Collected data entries

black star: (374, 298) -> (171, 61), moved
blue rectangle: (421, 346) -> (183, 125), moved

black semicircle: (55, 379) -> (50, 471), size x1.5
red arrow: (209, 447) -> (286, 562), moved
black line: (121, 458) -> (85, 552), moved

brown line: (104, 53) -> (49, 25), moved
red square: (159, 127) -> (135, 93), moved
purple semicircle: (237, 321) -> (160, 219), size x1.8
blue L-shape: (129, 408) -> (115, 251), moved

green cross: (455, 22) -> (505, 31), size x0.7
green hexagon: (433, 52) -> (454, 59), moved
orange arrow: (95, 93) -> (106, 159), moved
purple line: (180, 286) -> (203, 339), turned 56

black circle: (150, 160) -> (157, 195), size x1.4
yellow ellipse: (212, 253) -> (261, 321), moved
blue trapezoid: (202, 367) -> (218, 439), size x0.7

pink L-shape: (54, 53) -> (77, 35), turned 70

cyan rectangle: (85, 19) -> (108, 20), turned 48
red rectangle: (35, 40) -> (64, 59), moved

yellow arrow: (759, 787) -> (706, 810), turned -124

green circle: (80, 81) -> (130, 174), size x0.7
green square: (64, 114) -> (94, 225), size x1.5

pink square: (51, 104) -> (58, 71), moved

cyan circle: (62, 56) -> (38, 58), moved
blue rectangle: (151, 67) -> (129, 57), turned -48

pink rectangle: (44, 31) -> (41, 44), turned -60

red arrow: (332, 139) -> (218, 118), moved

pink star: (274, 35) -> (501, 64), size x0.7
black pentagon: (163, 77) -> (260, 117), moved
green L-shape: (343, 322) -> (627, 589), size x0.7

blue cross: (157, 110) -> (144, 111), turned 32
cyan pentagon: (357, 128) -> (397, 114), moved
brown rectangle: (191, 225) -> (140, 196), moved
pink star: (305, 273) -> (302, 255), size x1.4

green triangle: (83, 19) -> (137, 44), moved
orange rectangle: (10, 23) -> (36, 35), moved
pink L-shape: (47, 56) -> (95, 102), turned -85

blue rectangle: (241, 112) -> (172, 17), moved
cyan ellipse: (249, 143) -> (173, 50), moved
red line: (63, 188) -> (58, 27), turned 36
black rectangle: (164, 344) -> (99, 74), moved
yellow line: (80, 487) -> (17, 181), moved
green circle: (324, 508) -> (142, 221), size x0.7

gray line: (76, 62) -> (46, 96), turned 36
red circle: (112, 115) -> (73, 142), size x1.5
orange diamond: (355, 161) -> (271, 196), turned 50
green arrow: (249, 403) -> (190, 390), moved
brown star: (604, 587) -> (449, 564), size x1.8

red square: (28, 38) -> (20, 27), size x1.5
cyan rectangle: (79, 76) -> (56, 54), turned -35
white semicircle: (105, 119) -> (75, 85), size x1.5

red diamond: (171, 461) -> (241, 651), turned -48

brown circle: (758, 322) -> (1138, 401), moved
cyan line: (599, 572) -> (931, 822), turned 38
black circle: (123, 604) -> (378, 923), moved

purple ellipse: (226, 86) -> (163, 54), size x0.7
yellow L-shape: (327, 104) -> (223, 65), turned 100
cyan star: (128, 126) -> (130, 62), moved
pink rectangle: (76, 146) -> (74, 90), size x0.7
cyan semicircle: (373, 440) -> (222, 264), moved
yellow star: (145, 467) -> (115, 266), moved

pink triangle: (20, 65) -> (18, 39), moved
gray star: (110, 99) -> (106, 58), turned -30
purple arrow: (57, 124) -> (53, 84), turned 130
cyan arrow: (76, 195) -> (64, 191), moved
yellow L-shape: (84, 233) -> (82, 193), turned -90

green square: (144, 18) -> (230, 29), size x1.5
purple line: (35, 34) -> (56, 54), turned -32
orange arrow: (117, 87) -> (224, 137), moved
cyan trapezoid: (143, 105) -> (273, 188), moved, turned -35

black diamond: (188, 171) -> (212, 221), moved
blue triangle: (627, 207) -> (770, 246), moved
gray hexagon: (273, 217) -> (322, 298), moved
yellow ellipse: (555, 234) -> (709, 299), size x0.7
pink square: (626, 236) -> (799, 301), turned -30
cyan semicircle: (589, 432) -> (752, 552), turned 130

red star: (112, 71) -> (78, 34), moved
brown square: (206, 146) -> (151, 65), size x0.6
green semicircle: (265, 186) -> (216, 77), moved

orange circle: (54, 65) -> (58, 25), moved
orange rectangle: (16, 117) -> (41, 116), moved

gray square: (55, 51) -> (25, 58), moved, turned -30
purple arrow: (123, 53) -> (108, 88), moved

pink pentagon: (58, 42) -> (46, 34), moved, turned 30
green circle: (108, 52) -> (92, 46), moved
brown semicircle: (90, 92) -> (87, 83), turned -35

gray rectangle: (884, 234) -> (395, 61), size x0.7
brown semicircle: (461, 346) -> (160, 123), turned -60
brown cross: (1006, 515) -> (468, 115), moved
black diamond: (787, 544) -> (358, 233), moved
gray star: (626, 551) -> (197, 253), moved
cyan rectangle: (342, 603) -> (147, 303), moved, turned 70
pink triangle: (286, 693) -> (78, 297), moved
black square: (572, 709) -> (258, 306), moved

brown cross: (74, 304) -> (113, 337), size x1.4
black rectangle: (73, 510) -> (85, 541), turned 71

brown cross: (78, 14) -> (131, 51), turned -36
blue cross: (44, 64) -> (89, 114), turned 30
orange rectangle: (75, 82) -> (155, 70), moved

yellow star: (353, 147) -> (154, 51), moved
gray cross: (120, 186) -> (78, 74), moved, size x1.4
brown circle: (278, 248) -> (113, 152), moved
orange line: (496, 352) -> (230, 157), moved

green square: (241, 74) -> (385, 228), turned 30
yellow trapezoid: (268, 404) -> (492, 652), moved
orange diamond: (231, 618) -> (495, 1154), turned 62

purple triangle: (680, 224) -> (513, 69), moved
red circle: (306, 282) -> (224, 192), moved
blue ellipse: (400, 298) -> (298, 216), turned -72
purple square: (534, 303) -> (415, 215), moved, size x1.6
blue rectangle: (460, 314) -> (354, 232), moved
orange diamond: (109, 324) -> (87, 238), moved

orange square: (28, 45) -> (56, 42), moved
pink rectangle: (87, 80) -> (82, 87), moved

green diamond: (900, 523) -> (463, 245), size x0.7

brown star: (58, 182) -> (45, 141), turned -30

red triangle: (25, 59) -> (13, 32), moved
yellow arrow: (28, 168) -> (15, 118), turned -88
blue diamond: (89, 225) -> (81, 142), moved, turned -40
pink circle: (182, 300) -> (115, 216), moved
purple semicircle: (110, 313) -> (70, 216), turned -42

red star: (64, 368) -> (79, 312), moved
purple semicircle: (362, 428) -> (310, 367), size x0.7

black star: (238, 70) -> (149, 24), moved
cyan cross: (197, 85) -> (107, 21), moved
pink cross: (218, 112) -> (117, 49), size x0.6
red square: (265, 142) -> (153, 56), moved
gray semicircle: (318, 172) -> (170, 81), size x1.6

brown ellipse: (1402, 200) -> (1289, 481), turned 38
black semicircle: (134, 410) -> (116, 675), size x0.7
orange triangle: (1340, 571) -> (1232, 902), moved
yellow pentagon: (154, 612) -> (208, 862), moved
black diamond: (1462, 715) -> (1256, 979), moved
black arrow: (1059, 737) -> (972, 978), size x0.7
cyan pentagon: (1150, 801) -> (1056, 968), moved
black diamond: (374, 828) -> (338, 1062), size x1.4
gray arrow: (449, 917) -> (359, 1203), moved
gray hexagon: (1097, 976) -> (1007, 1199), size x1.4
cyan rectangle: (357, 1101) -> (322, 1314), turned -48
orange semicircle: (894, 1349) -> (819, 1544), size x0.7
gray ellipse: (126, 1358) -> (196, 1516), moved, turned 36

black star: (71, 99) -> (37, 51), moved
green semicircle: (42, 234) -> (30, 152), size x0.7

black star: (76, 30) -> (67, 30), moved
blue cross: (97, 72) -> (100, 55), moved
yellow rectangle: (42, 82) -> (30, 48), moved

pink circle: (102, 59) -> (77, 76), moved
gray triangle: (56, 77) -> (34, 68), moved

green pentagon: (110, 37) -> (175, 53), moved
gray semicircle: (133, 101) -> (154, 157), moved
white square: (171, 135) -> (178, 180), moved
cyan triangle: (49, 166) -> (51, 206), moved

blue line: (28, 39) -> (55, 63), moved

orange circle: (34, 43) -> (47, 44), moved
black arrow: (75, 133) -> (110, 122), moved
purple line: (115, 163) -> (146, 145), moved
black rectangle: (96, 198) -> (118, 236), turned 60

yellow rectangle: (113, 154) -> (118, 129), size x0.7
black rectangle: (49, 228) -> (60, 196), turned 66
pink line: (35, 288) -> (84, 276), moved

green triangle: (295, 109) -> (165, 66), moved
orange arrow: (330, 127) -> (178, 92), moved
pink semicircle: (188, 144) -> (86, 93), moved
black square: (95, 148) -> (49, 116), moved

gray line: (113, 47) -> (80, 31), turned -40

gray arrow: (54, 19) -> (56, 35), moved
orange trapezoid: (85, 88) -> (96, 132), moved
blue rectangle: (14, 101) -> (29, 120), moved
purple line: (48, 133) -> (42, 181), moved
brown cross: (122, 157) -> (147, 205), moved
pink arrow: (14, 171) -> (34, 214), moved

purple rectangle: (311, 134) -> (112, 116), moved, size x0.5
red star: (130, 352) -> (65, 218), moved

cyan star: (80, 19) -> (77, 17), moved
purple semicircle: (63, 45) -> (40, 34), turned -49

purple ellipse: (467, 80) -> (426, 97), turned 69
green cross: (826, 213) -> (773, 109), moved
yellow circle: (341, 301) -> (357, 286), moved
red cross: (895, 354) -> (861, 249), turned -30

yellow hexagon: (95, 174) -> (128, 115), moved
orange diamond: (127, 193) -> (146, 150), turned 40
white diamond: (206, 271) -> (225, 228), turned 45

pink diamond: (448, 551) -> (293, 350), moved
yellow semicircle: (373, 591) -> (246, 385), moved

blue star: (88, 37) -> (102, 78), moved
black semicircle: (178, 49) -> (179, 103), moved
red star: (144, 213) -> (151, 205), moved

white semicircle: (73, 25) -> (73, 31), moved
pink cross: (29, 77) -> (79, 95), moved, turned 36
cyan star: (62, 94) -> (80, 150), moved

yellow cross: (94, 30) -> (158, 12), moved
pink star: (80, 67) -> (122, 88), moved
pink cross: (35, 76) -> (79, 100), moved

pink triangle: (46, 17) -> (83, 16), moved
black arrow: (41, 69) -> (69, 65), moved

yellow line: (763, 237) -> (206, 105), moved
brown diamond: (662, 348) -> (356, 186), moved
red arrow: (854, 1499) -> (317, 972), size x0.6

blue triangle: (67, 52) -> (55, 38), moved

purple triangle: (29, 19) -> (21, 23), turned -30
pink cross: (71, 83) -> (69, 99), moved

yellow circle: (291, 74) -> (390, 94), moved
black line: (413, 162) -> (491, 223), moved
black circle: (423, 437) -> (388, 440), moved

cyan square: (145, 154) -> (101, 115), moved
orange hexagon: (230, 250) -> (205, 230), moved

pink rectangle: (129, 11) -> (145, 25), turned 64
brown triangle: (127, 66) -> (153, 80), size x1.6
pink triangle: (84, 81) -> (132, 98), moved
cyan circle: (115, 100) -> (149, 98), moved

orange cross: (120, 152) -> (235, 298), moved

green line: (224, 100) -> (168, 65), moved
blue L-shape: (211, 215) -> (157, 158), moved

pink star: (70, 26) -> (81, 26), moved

Aim of the task: Gather from the data above every line with the string "pentagon".

Result of the task:
black pentagon: (163, 77) -> (260, 117), moved
cyan pentagon: (357, 128) -> (397, 114), moved
pink pentagon: (58, 42) -> (46, 34), moved, turned 30
yellow pentagon: (154, 612) -> (208, 862), moved
cyan pentagon: (1150, 801) -> (1056, 968), moved
green pentagon: (110, 37) -> (175, 53), moved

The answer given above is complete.